══ ENTRIES SUPPLIED

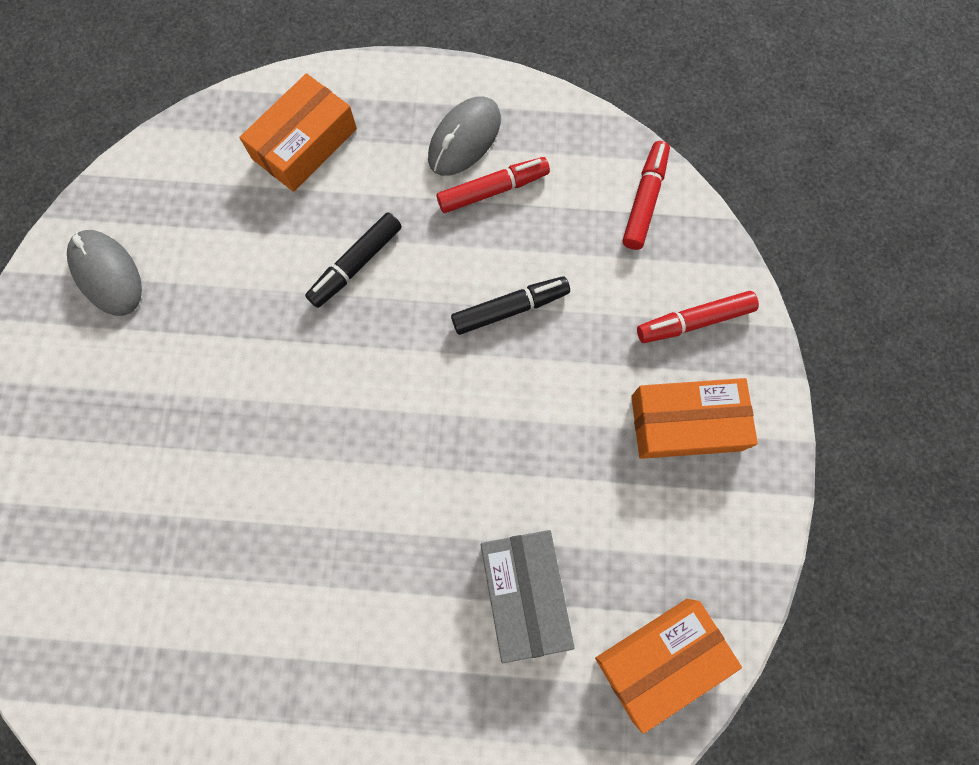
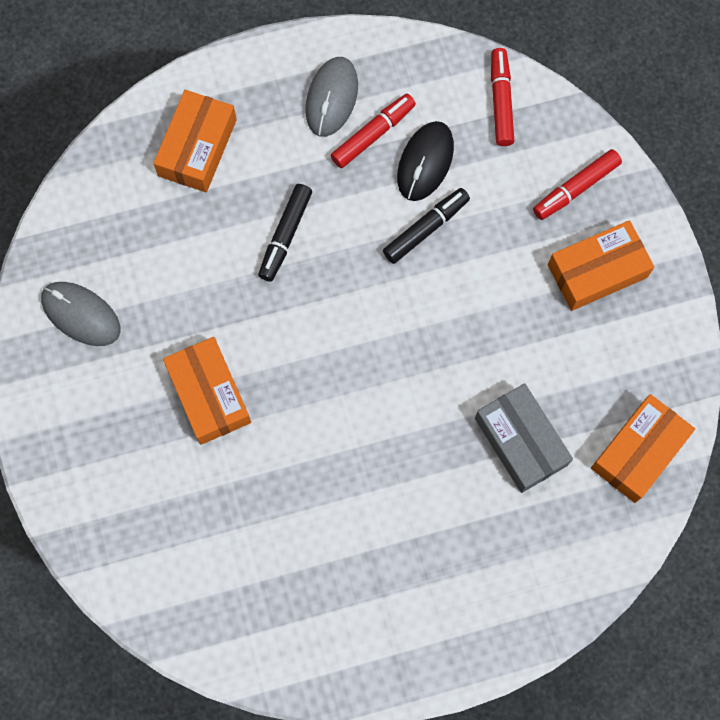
camera: 20 degrees left, 0 degrees up
none -> orange box [163,337,251,445]
none -> black mouse [397,121,454,201]

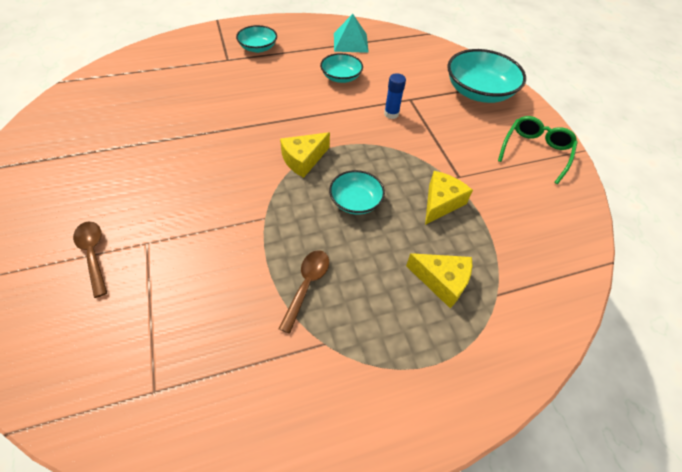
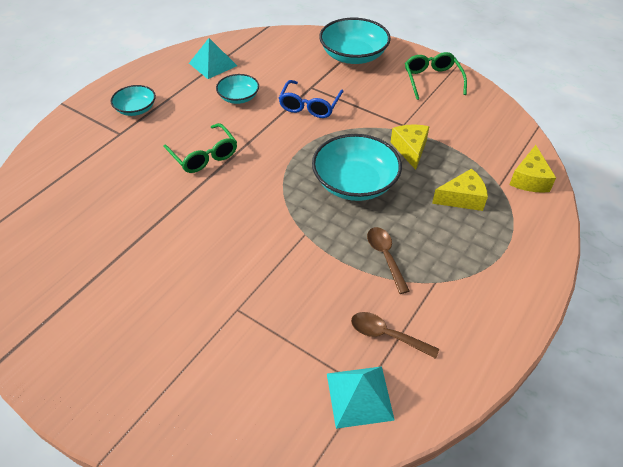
camera: 35 degrees left, 5 degrees down
brown spoon [73,222,107,298] -> brown spoon moved to [351,312,439,359]
yellow cheese [280,132,330,178] -> yellow cheese moved to [509,145,556,193]
turquoise bowl [329,170,385,215] -> turquoise bowl [312,134,402,201], size x1.76
blue glue stick [384,73,406,119] -> blue glasses [279,80,344,118]
none -> green glasses [163,123,237,173]
none -> turquoise pyramid [327,366,395,429]

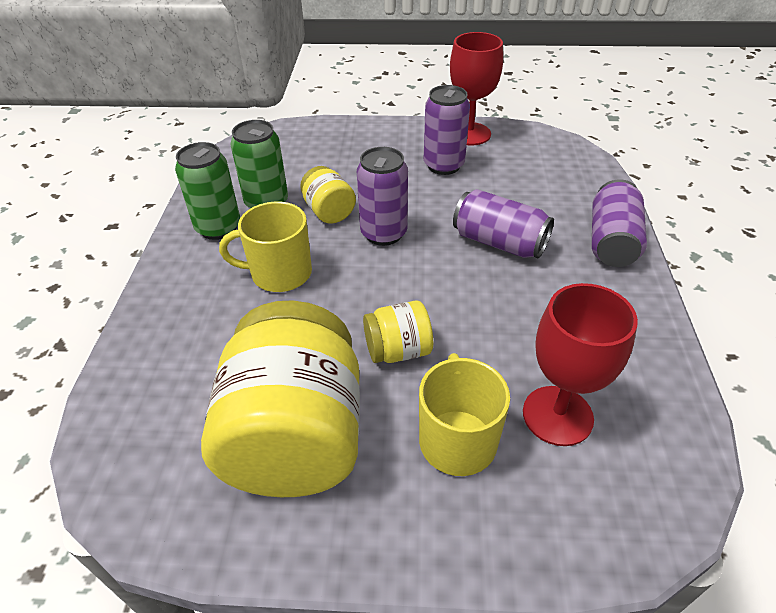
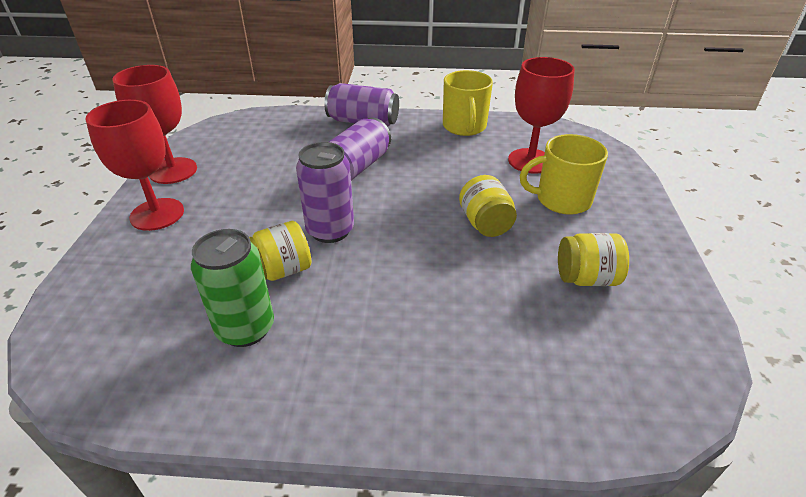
camera: 90 degrees left, 5 degrees down
green can [175,142,240,240] -> none
yellow jar [201,300,360,497] -> yellow jar [558,233,629,286], size x0.46
yellow mug [219,202,312,292] -> yellow mug moved to [443,70,493,136]
purple can [424,85,470,175] -> none
none -> red goblet [86,100,184,231]

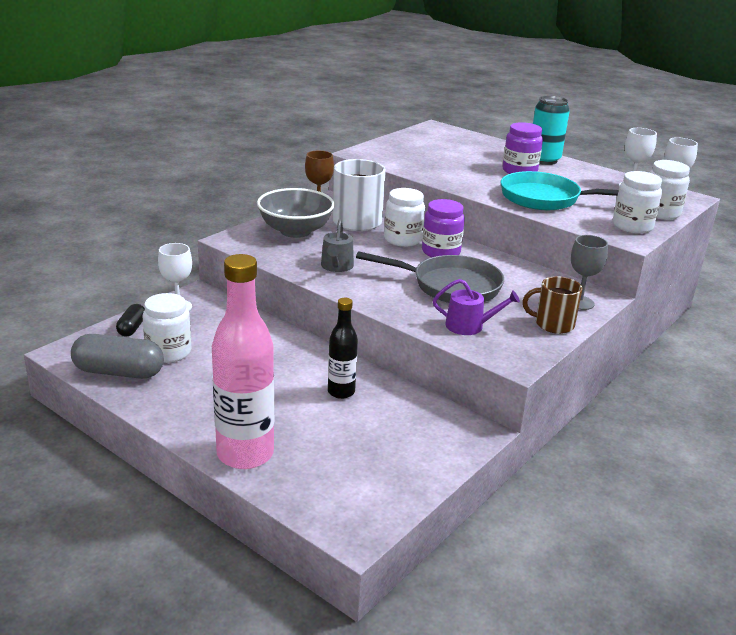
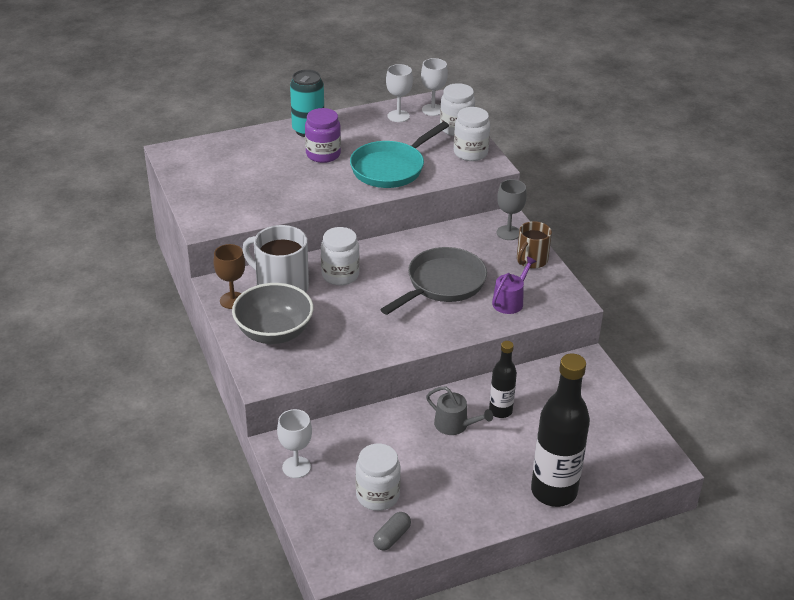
camera: 60 degrees left, 10 degrees up
grey capsule [71,334,164,379] -> grey capsule [373,512,411,551], size x0.55
black capsule [116,304,145,336] -> none
pink bottle [212,254,274,469] -> black bottle [531,354,590,507]
grey watering can [321,219,354,272] -> grey watering can moved to [426,387,493,435]
purple jar [422,199,465,257] -> none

════

• **PROBLEM**
Restate the whole of the material word for word without the pictures.

• **THE COMPLETED TASK**
camera: 20 degrees left, 0 degrees up
none -> orange box [163,337,251,445]
none -> black mouse [397,121,454,201]

camera: 35 degrees left, 5 degrees down
brown spoon [73,222,107,298] -> brown spoon moved to [351,312,439,359]
yellow cheese [280,132,330,178] -> yellow cheese moved to [509,145,556,193]
turquoise bowl [329,170,385,215] -> turquoise bowl [312,134,402,201], size x1.76
blue glue stick [384,73,406,119] -> blue glasses [279,80,344,118]
none -> green glasses [163,123,237,173]
none -> turquoise pyramid [327,366,395,429]

camera: 90 degrees left, 5 degrees down
green can [175,142,240,240] -> none
yellow jar [201,300,360,497] -> yellow jar [558,233,629,286], size x0.46
yellow mug [219,202,312,292] -> yellow mug moved to [443,70,493,136]
purple can [424,85,470,175] -> none
none -> red goblet [86,100,184,231]

camera: 60 degrees left, 10 degrees up
grey capsule [71,334,164,379] -> grey capsule [373,512,411,551], size x0.55
black capsule [116,304,145,336] -> none
pink bottle [212,254,274,469] -> black bottle [531,354,590,507]
grey watering can [321,219,354,272] -> grey watering can moved to [426,387,493,435]
purple jar [422,199,465,257] -> none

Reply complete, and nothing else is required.